About this exercise
Write out the entries exactly. None of the pictures should appear in the copy.

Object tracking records
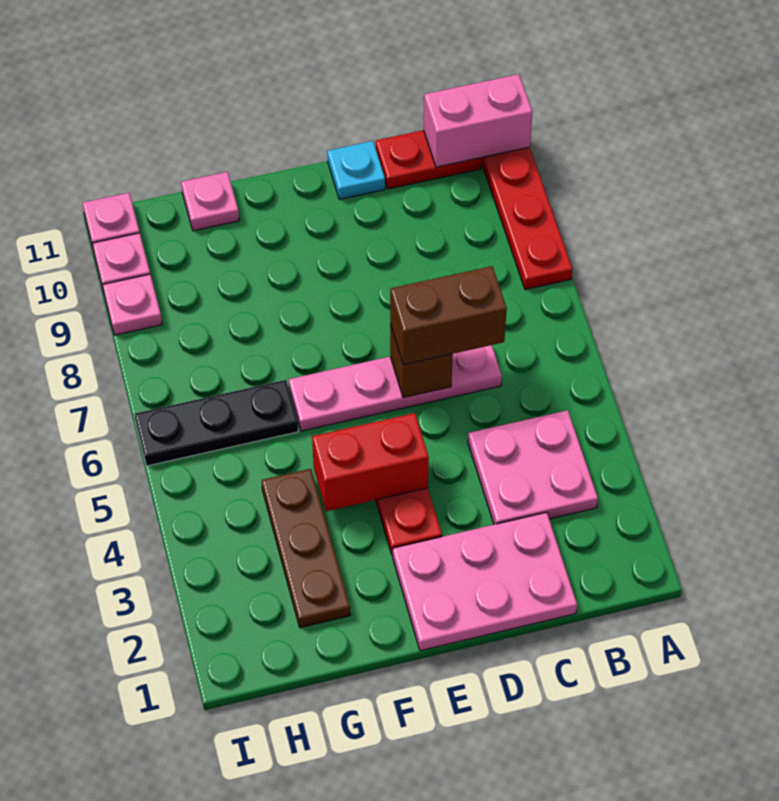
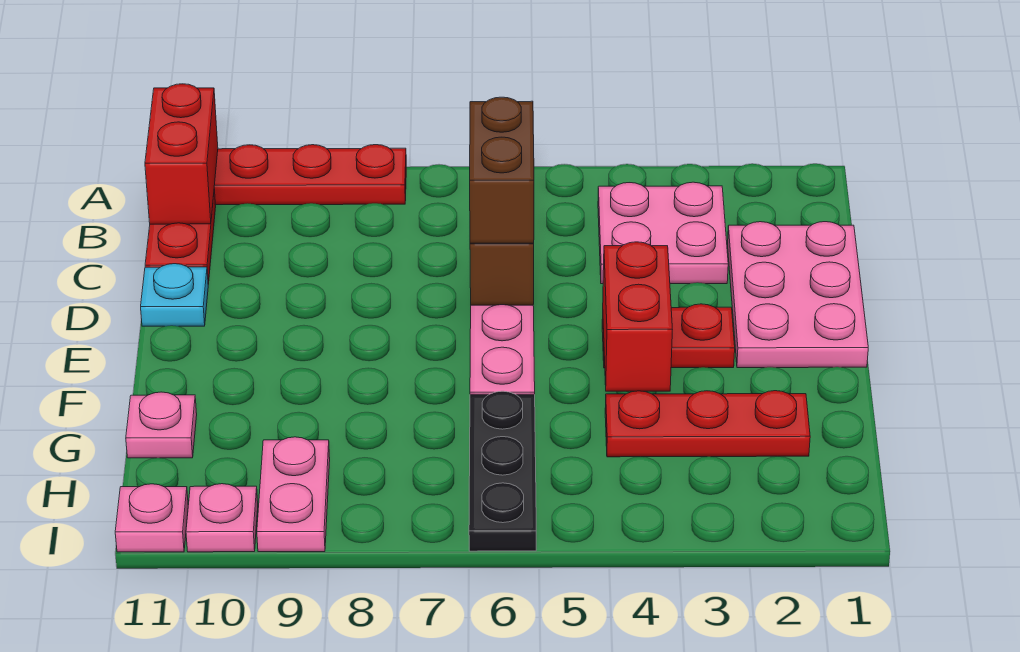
pink brick A11:B11 level 2 -> red brick A11:B11 level 2
brown plate G2:G4 level 1 -> red plate G2:G4 level 1
pink plate I9 level 1 -> pink plate H9:I9 level 1

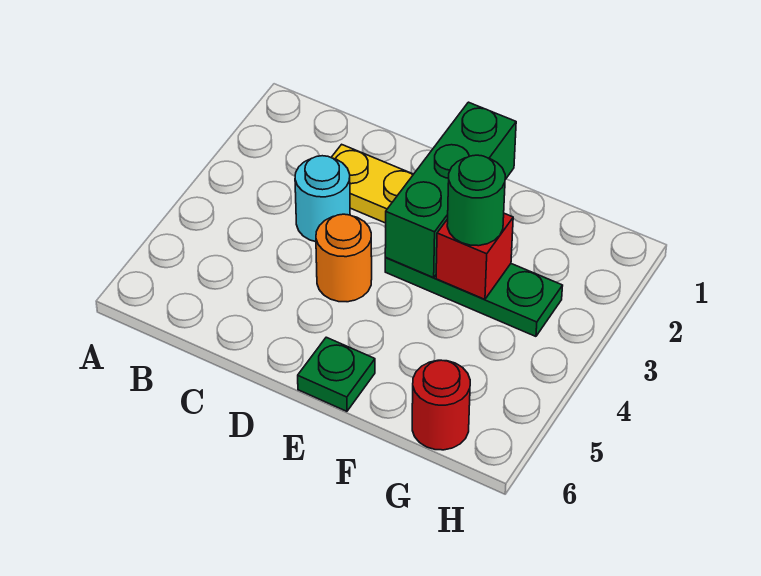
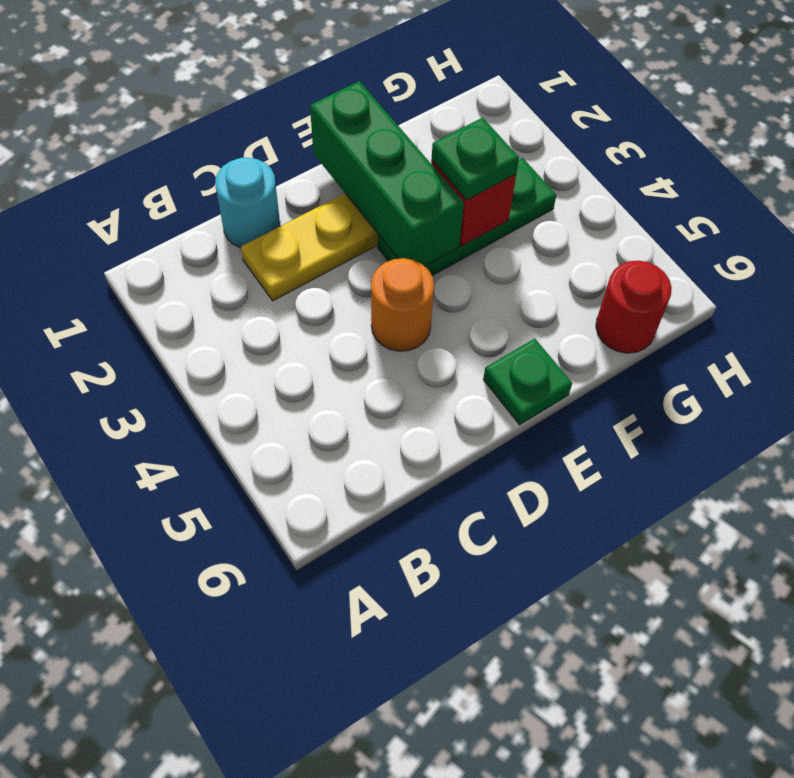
cyan round brick C3 level 1 -> cyan round brick C1 level 1
green round brick F3 level 3 -> green plate F3 level 3

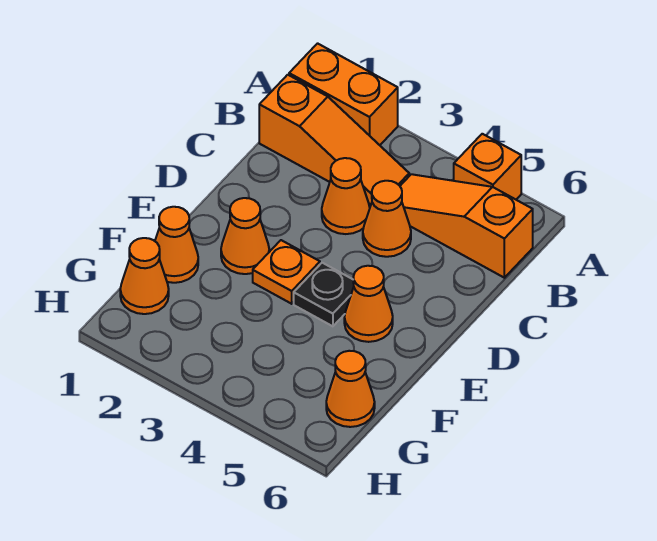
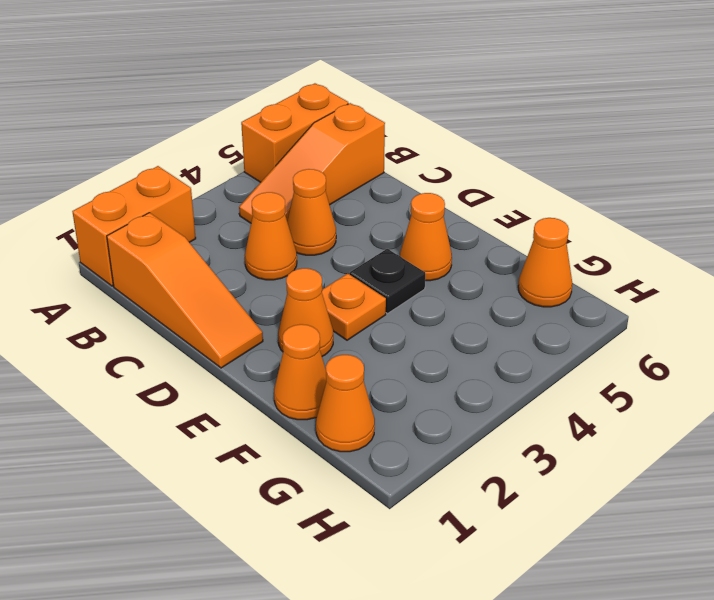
orange brick A5 level 1 -> orange brick A5:A6 level 1
orange slope B1:B3 level 1 top 1 -> orange slope B1:D1 level 1 top B

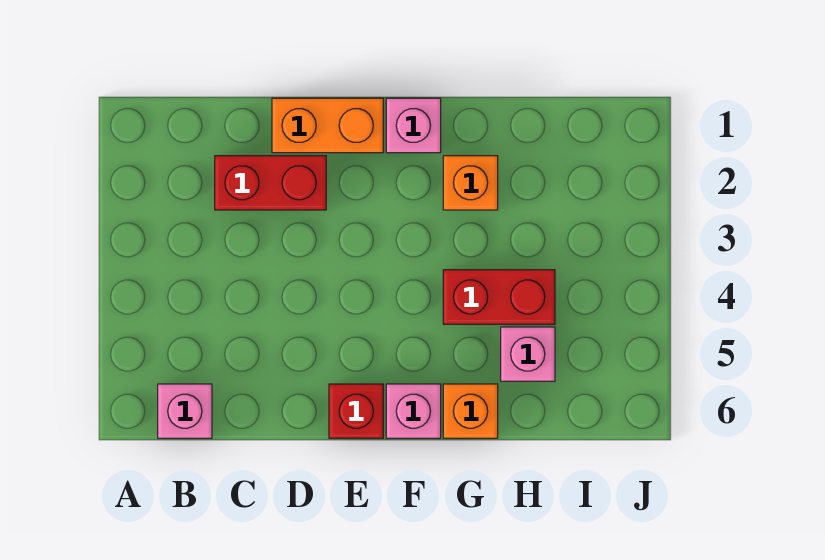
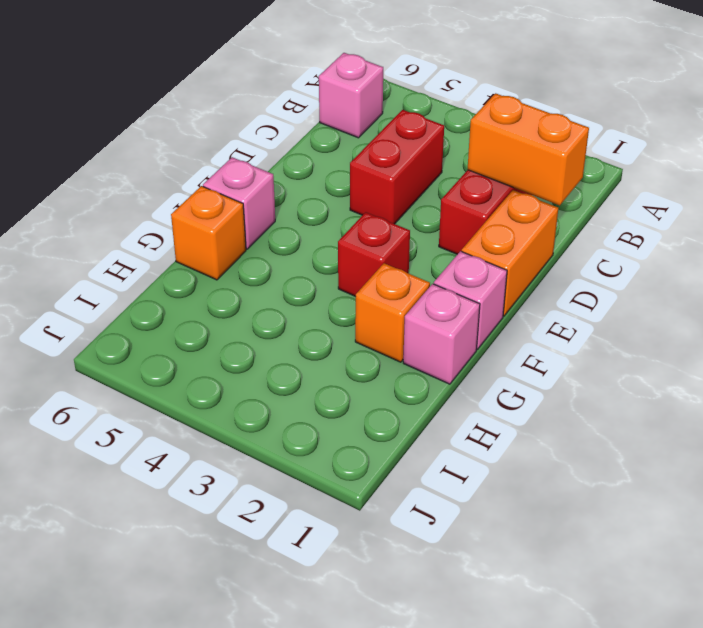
none -> orange brick C1:C2 level 2
red brick E6 level 1 -> red brick F3 level 1
red brick G4:H4 level 1 -> red brick C4:D4 level 1
pink brick H5 level 1 -> pink brick G1 level 1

Worked solution
pink brick A11:B11 level 2 -> red brick A11:B11 level 2
brown plate G2:G4 level 1 -> red plate G2:G4 level 1
pink plate I9 level 1 -> pink plate H9:I9 level 1

cyan round brick C3 level 1 -> cyan round brick C1 level 1
green round brick F3 level 3 -> green plate F3 level 3

orange brick A5 level 1 -> orange brick A5:A6 level 1
orange slope B1:B3 level 1 top 1 -> orange slope B1:D1 level 1 top B

none -> orange brick C1:C2 level 2
red brick E6 level 1 -> red brick F3 level 1
red brick G4:H4 level 1 -> red brick C4:D4 level 1
pink brick H5 level 1 -> pink brick G1 level 1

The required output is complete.